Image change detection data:
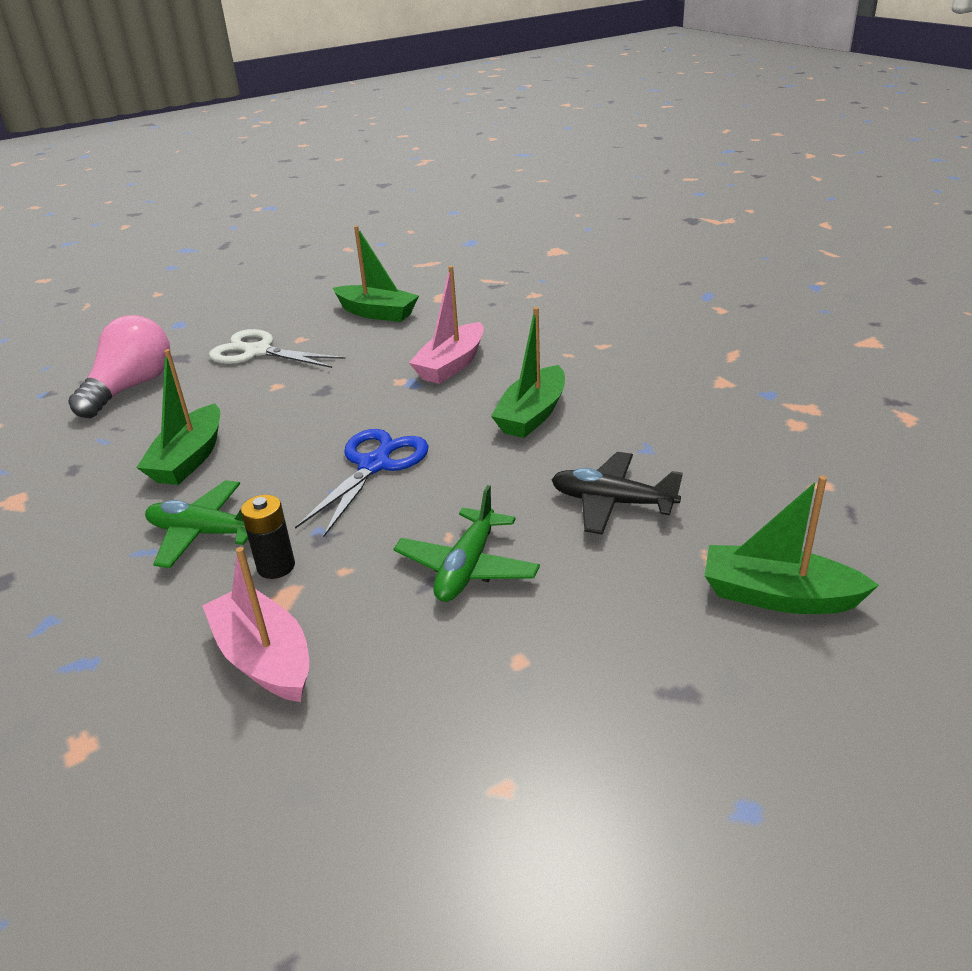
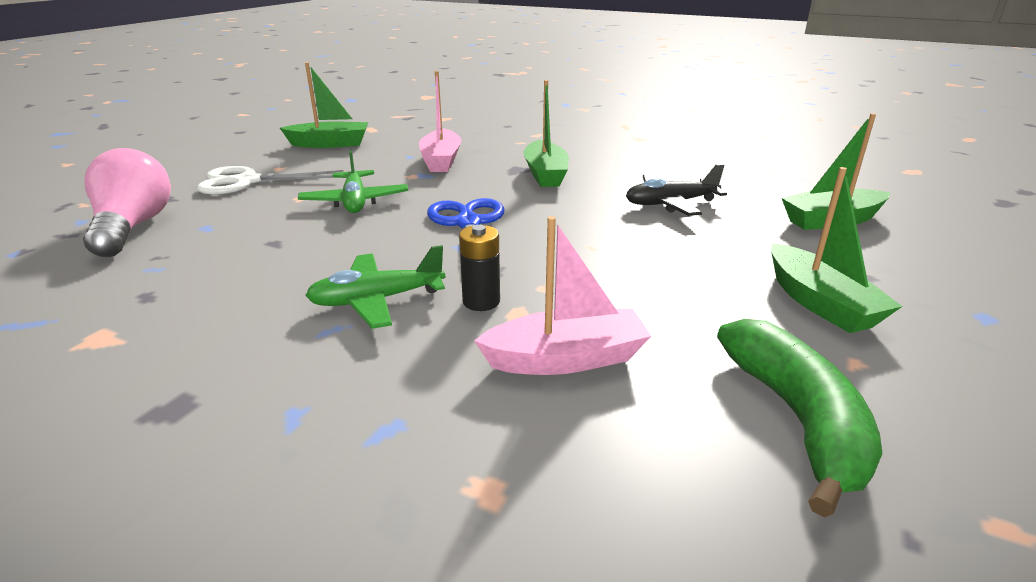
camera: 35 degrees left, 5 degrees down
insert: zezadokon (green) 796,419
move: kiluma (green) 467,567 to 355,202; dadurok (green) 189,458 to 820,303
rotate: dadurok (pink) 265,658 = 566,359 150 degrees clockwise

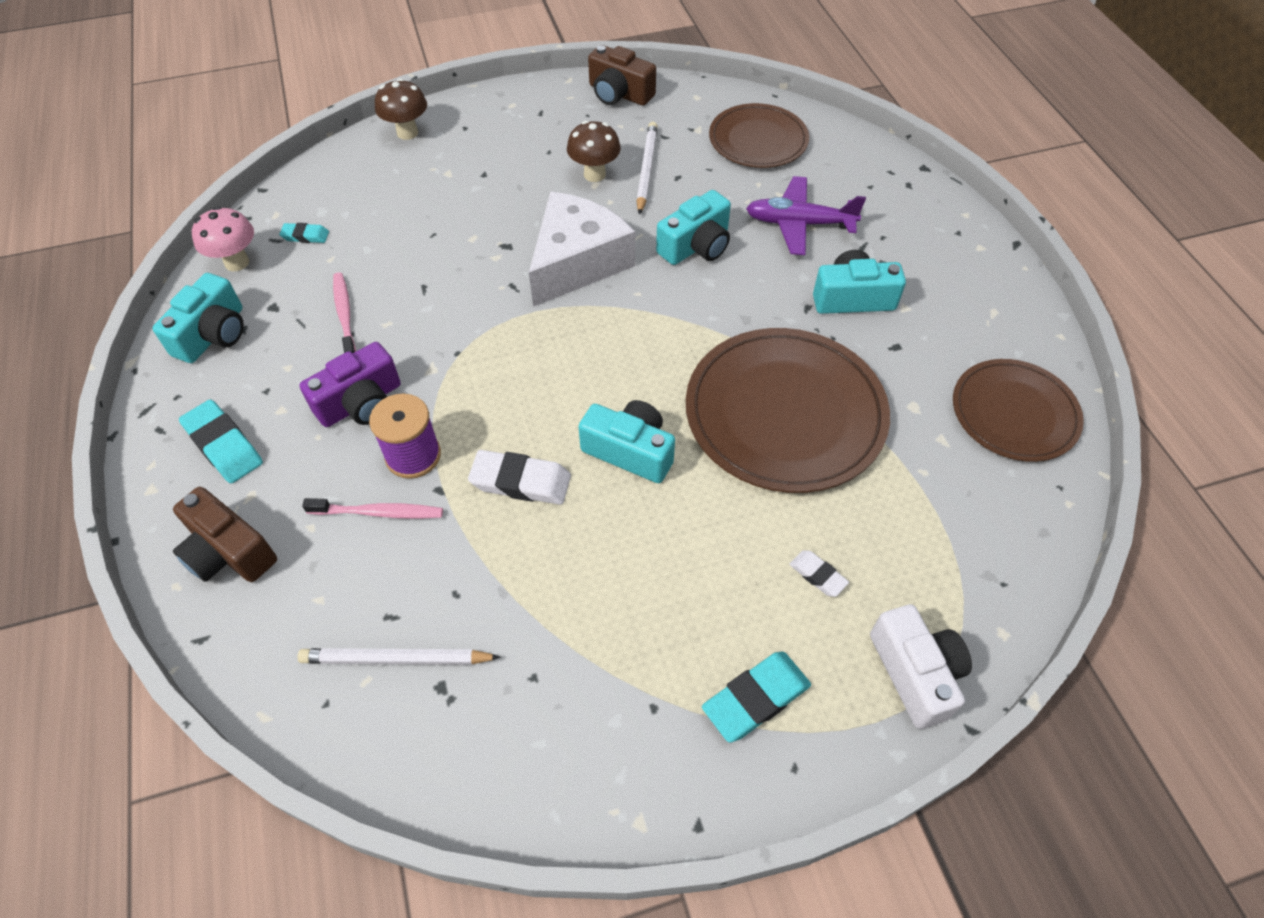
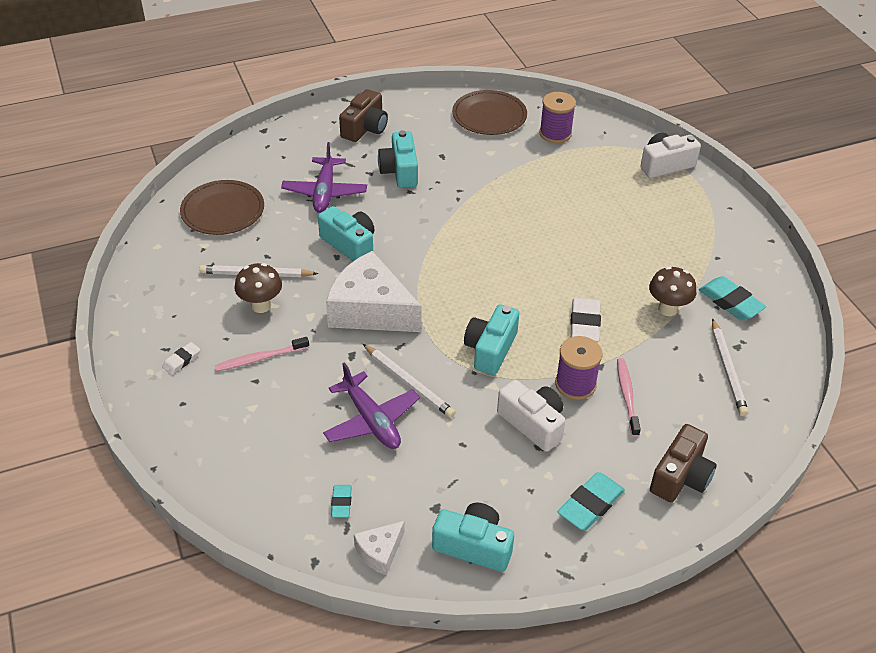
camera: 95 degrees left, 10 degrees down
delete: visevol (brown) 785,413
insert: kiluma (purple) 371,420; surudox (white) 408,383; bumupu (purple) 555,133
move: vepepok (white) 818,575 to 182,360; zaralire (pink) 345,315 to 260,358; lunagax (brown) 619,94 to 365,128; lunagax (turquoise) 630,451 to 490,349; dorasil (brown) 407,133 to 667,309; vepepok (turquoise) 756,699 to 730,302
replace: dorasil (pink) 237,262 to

---

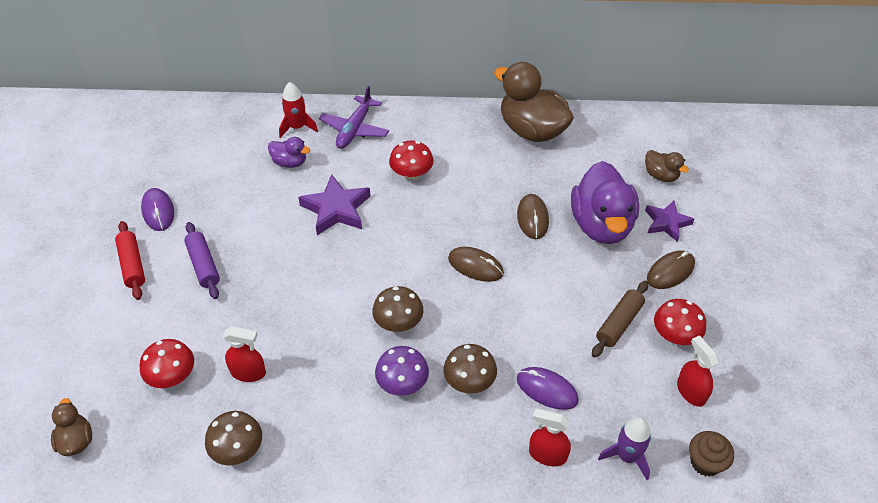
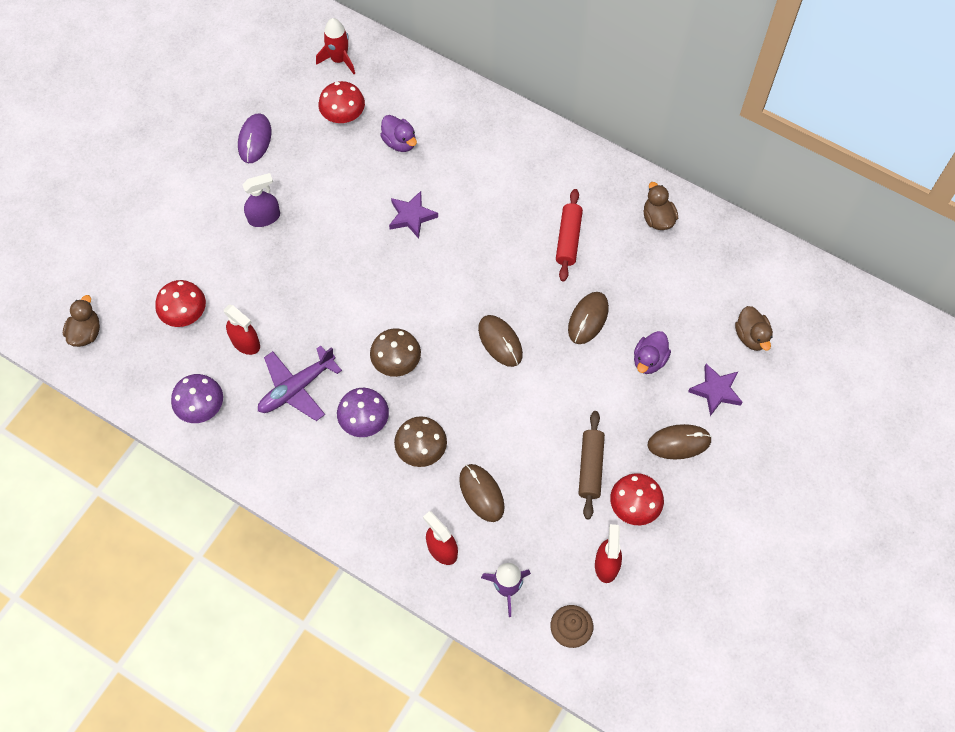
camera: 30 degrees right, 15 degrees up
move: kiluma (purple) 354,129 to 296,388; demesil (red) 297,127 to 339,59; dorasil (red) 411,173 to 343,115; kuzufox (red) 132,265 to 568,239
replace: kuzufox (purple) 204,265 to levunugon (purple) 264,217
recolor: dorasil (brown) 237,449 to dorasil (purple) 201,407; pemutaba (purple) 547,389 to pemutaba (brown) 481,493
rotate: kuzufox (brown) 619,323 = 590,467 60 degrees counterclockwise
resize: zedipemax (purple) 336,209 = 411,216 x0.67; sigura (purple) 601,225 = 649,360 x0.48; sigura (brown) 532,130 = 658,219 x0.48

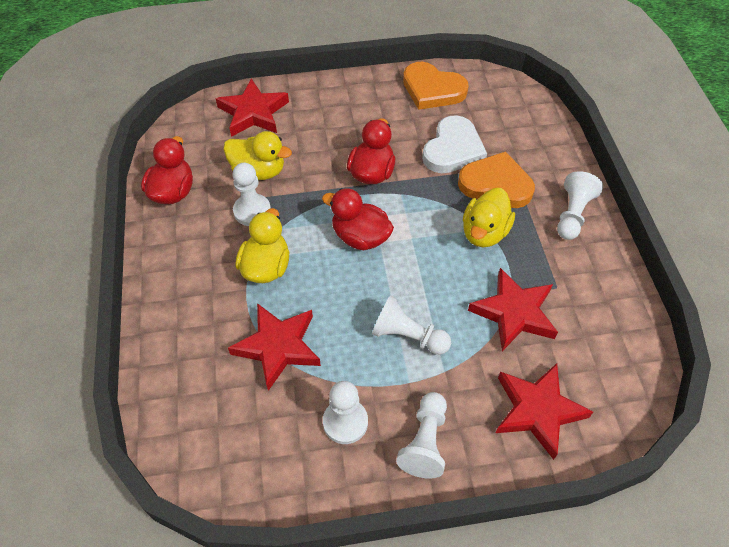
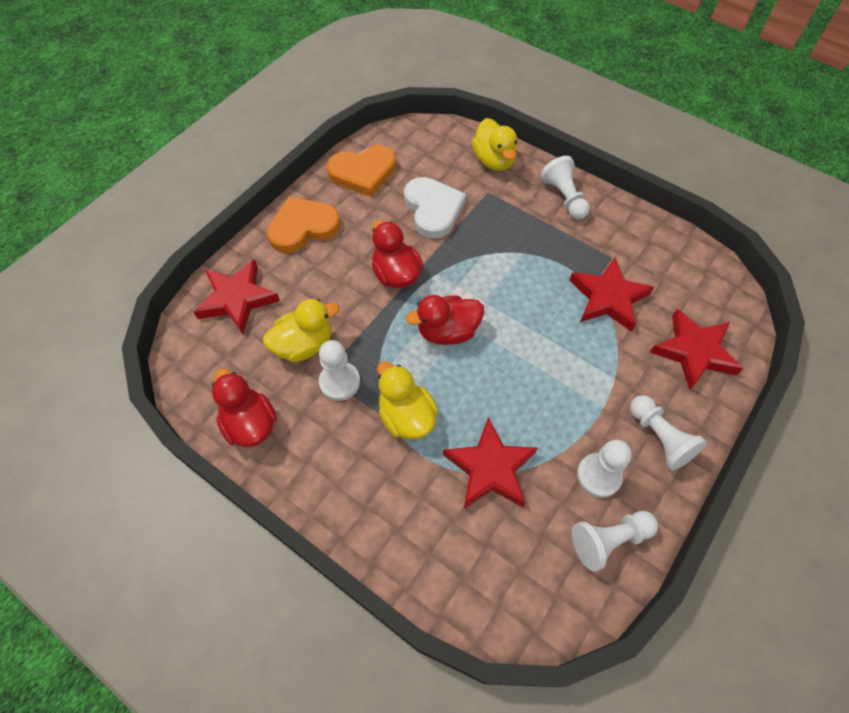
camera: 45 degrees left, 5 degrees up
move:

▸ **Work instruction**
Please give back, exactly as it stands above, the stretch from the line with "camera: 35 degrees left, 5 degrees down" through the line with "move: kiluma (green)", and no line outside it.

▸ **Written answer**
camera: 35 degrees left, 5 degrees down
insert: zezadokon (green) 796,419
move: kiluma (green) 467,567 to 355,202; dadurok (green) 189,458 to 820,303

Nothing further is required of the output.